Aim of the exercise:
In the records below, find the line holding "The snow-white domino" and the line holding "The second view lost the teal". Set down both, with every line between them, exactly.

Data:
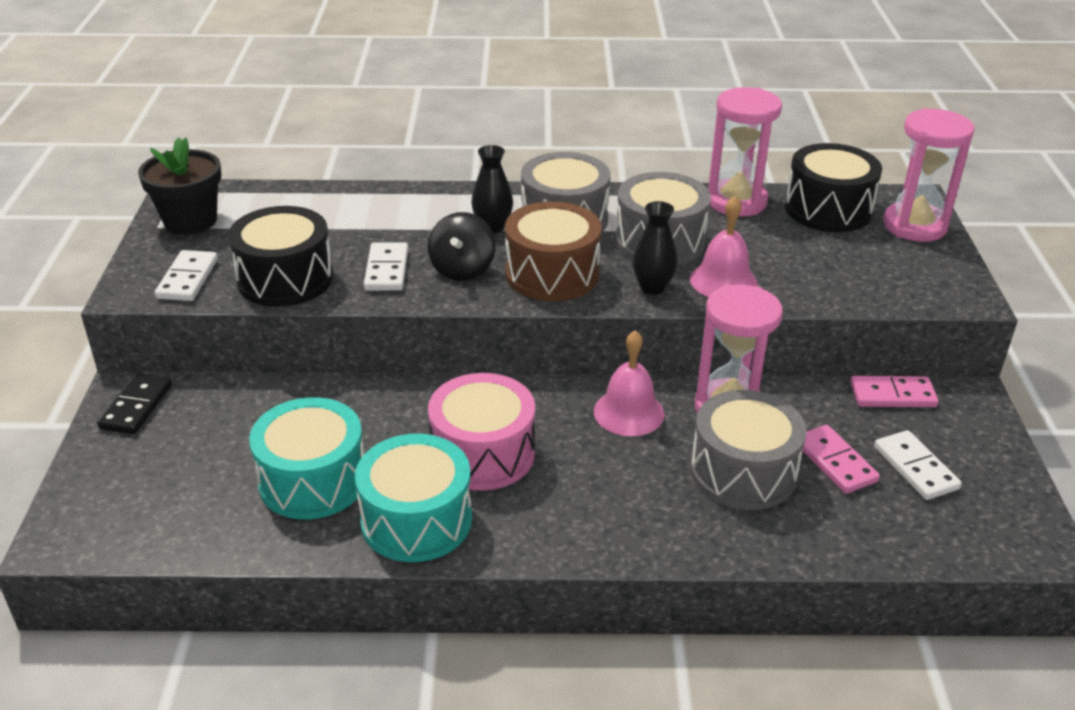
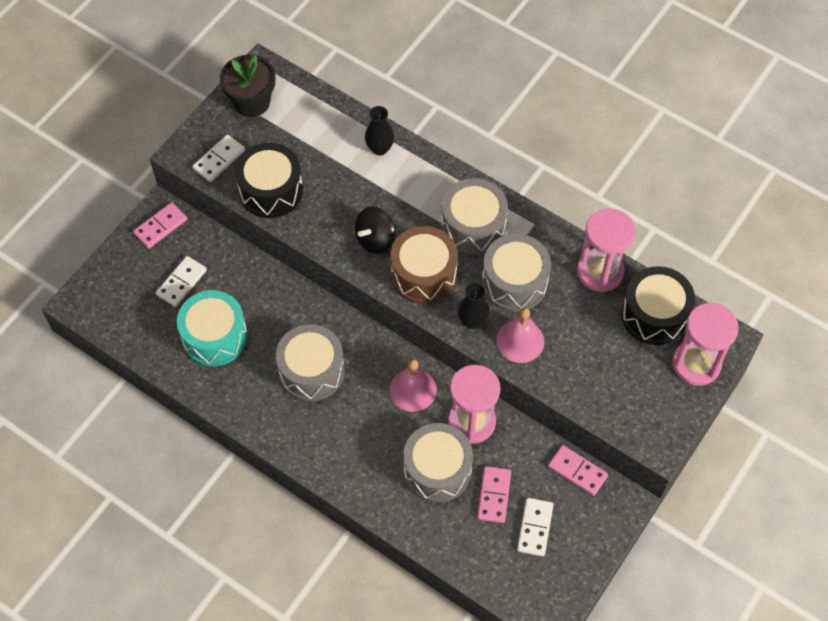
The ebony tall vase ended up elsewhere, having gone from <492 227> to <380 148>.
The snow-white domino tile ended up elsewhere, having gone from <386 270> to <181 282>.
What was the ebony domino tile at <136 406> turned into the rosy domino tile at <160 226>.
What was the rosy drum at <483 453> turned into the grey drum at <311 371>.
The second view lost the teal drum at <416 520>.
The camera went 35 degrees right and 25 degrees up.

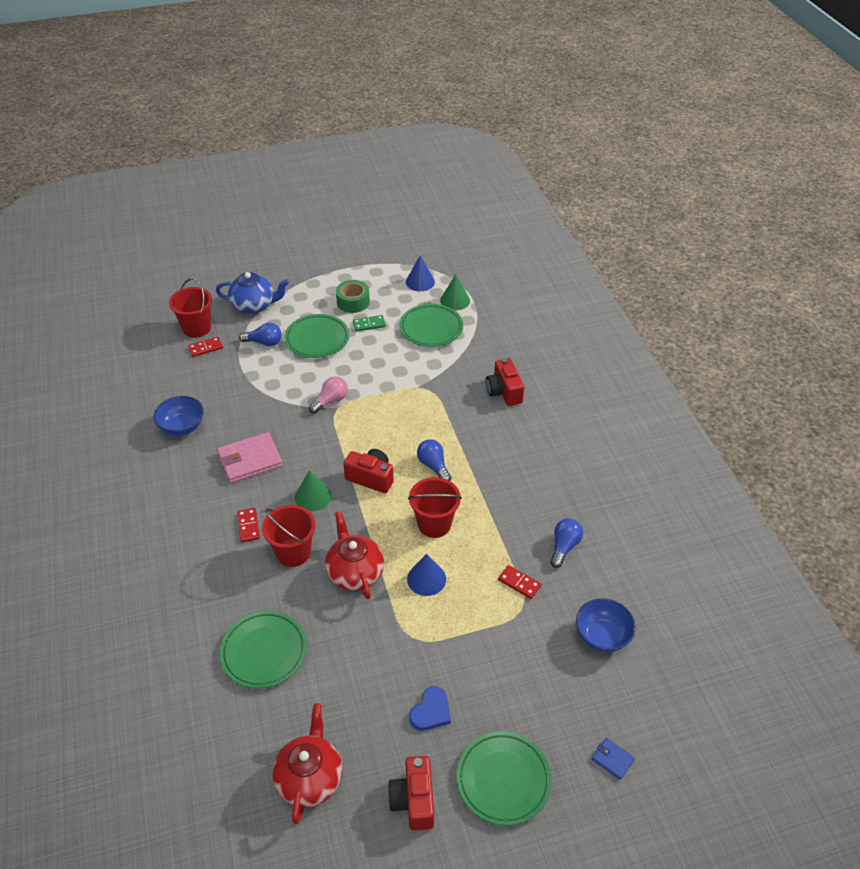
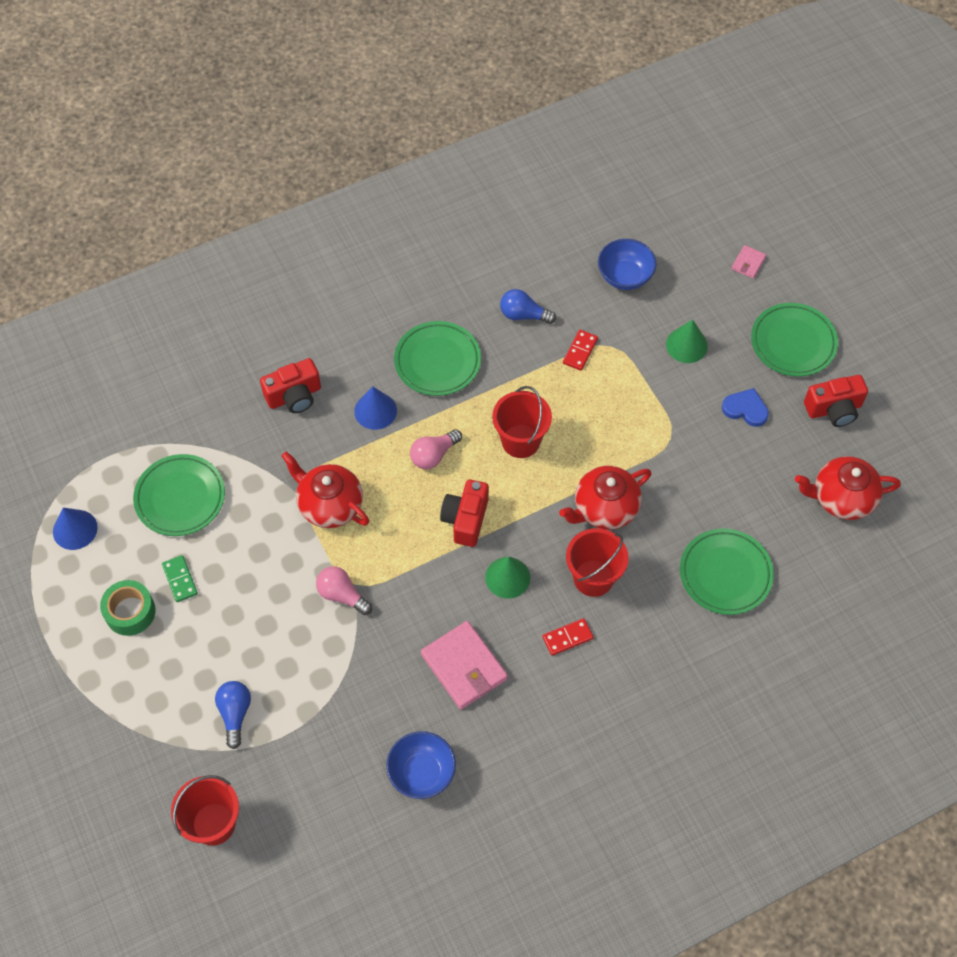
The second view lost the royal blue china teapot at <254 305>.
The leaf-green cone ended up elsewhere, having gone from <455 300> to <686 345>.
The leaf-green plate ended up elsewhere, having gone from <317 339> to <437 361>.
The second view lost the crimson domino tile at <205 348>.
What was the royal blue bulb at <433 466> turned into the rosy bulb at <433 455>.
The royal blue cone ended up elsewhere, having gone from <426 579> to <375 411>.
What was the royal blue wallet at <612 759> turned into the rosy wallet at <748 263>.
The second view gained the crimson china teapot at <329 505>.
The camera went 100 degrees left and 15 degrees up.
---
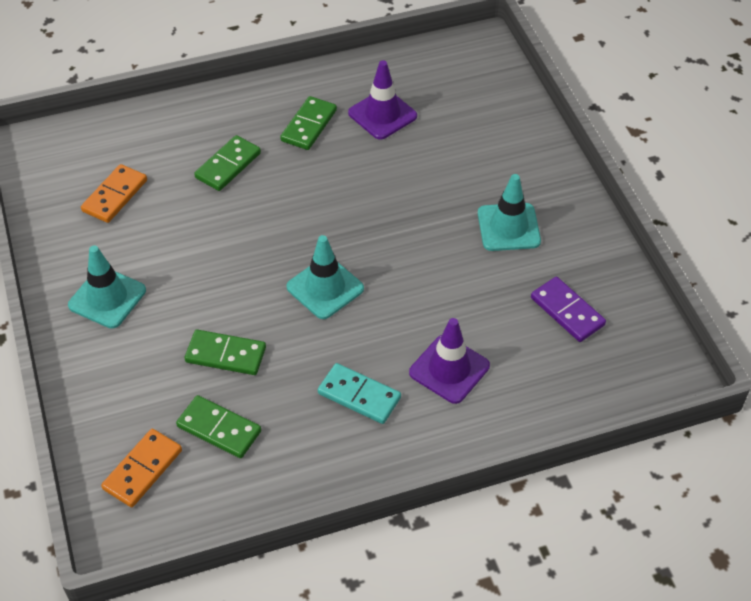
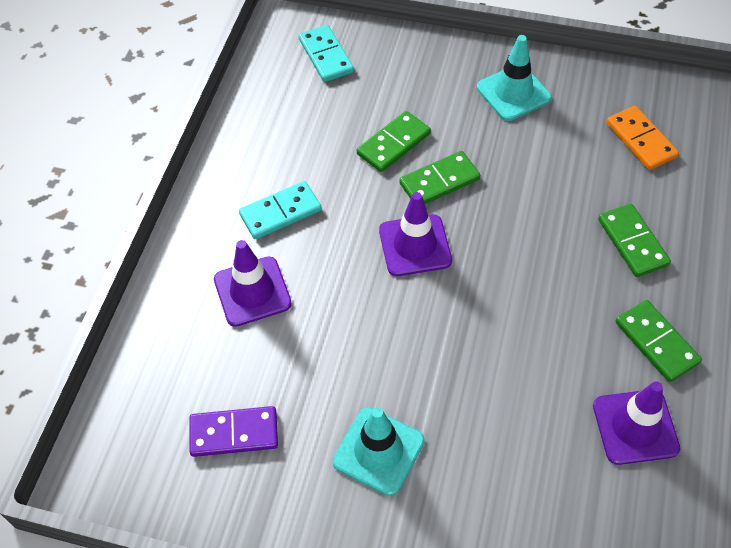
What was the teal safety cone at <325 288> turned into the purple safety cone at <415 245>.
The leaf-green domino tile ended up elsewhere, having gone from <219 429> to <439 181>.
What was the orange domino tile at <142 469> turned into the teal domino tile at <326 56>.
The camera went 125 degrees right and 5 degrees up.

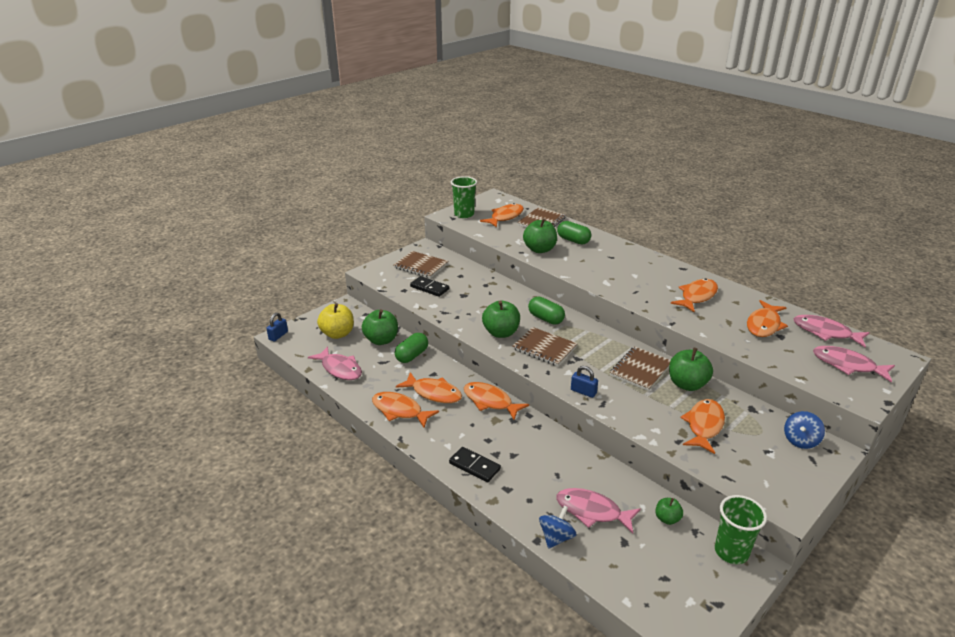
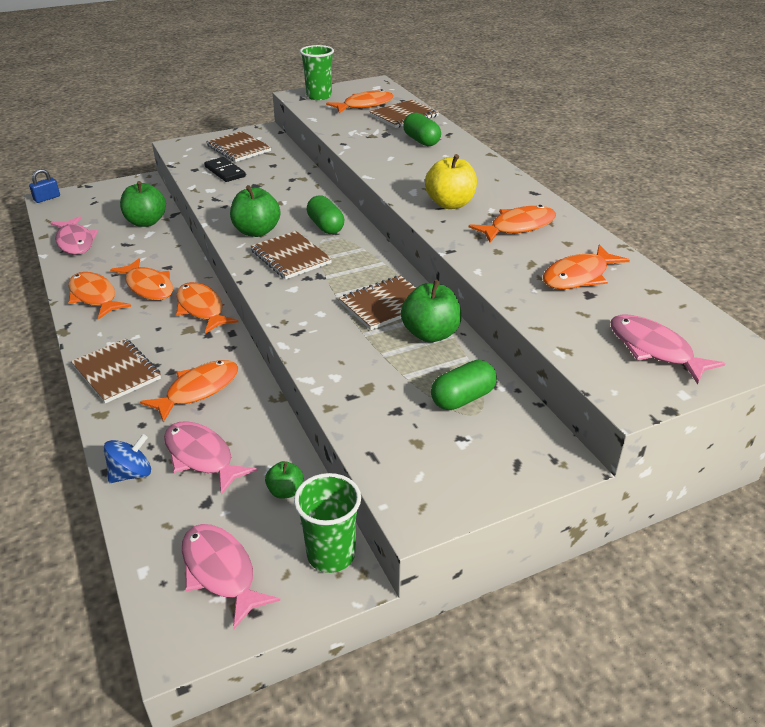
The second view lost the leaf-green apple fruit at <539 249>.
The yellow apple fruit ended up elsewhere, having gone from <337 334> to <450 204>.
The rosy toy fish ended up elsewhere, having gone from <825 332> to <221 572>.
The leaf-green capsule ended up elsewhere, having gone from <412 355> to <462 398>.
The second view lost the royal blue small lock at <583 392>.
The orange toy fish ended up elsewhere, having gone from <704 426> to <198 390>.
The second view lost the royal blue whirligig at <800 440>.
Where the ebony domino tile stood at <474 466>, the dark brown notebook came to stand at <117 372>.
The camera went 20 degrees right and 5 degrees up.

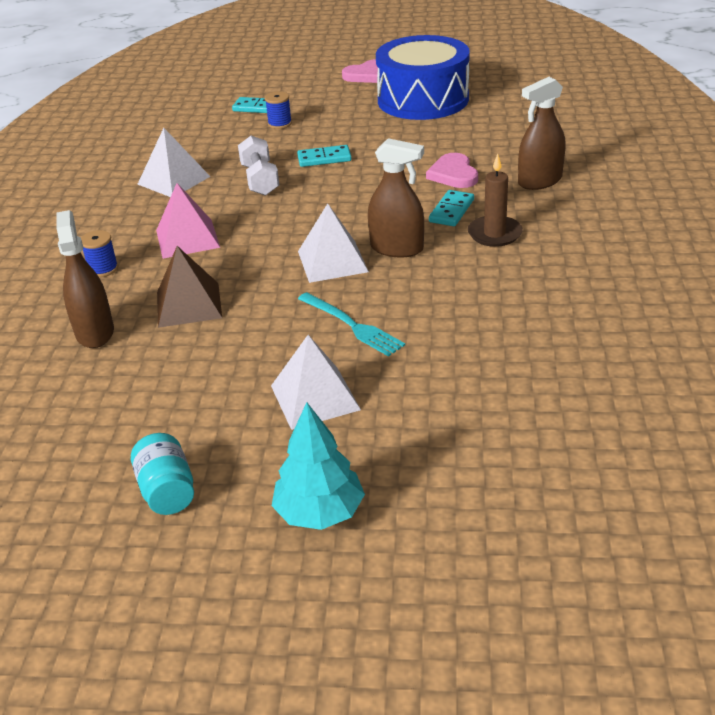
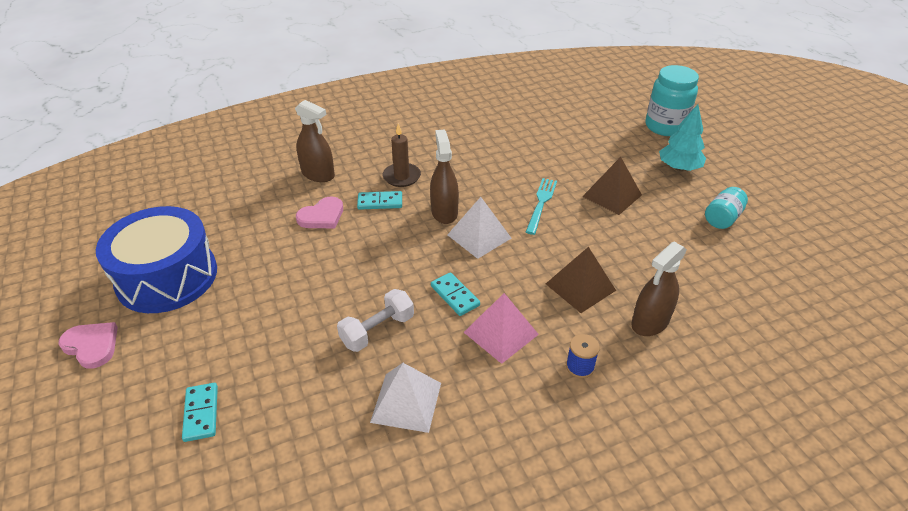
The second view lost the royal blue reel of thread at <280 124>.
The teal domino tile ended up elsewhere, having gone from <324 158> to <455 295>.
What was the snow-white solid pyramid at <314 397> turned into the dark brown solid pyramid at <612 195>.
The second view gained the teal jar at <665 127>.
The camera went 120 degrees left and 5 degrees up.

Solution for this task:
The snow-white domino tile ended up elsewhere, having gone from <386 270> to <181 282>.
What was the ebony domino tile at <136 406> turned into the rosy domino tile at <160 226>.
What was the rosy drum at <483 453> turned into the grey drum at <311 371>.
The second view lost the teal drum at <416 520>.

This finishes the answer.